Data records
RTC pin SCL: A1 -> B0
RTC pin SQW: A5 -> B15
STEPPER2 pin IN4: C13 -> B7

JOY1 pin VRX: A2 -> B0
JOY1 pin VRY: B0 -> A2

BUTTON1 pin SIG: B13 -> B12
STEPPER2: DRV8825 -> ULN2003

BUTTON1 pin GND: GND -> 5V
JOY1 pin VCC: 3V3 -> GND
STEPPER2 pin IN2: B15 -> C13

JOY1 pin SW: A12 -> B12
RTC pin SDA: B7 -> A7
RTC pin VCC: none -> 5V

*Exercise aim*
Taking care to match every character, output all of the entries above.

*Response*
RTC pin SCL: A1 -> B0
RTC pin SQW: A5 -> B15
STEPPER2 pin IN4: C13 -> B7

JOY1 pin VRX: A2 -> B0
JOY1 pin VRY: B0 -> A2

BUTTON1 pin SIG: B13 -> B12
STEPPER2: DRV8825 -> ULN2003

BUTTON1 pin GND: GND -> 5V
JOY1 pin VCC: 3V3 -> GND
STEPPER2 pin IN2: B15 -> C13

JOY1 pin SW: A12 -> B12
RTC pin SDA: B7 -> A7
RTC pin VCC: none -> 5V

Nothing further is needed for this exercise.